Object change listings
▽
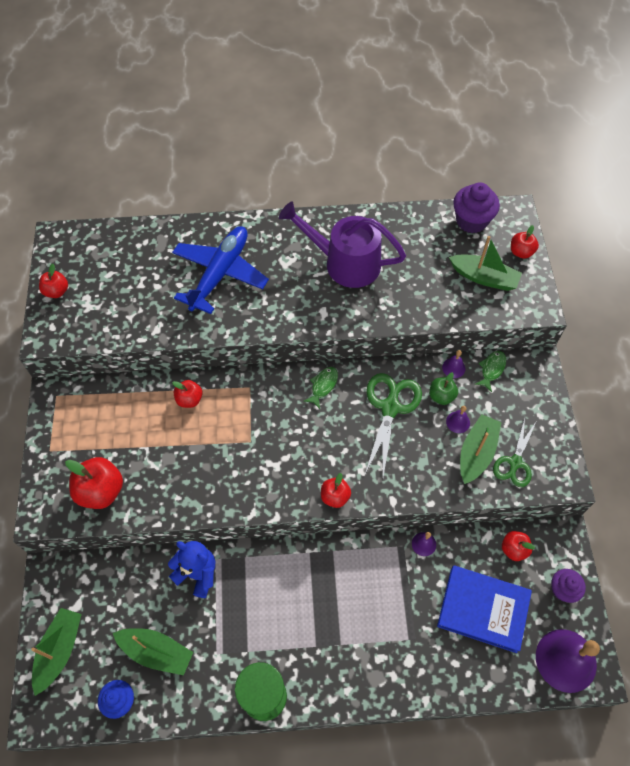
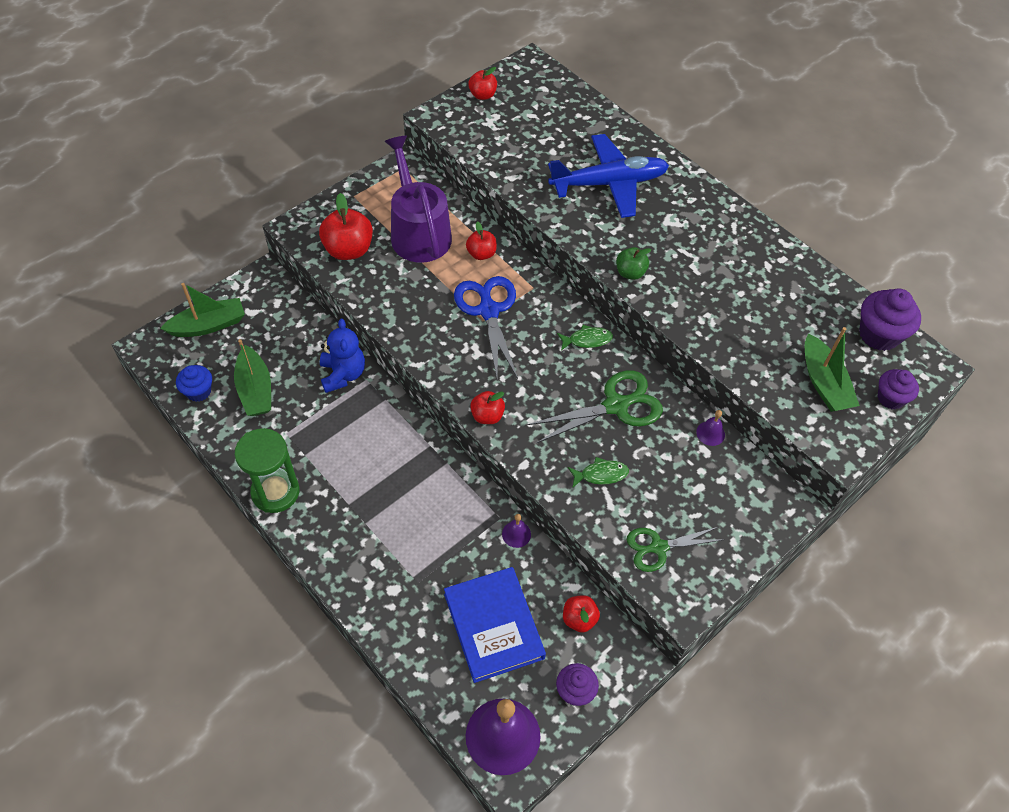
camera: 50 degrees right, 5 degrees down
(245, 431) = (488, 311): none -> blue scissors
(345, 263) = (717, 263): purple watering can -> purple watering can (418, 232)
(441, 396) = (669, 441): green apple -> green apple (630, 273)
(458, 422) = (655, 471): purple bell -> none
(476, 453) = (637, 506): green boat -> none
(491, 369) = (742, 467): green fish -> green fish (601, 474)
(521, 252) = (890, 398): red apple -> purple cupcake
△
**Assignment**
Since the pictures are not wanted, copy only the text of the records above, exactly.

**Output below**
camera: 50 degrees right, 5 degrees down
(245, 431) = (488, 311): none -> blue scissors
(345, 263) = (717, 263): purple watering can -> purple watering can (418, 232)
(441, 396) = (669, 441): green apple -> green apple (630, 273)
(458, 422) = (655, 471): purple bell -> none
(476, 453) = (637, 506): green boat -> none
(491, 369) = (742, 467): green fish -> green fish (601, 474)
(521, 252) = (890, 398): red apple -> purple cupcake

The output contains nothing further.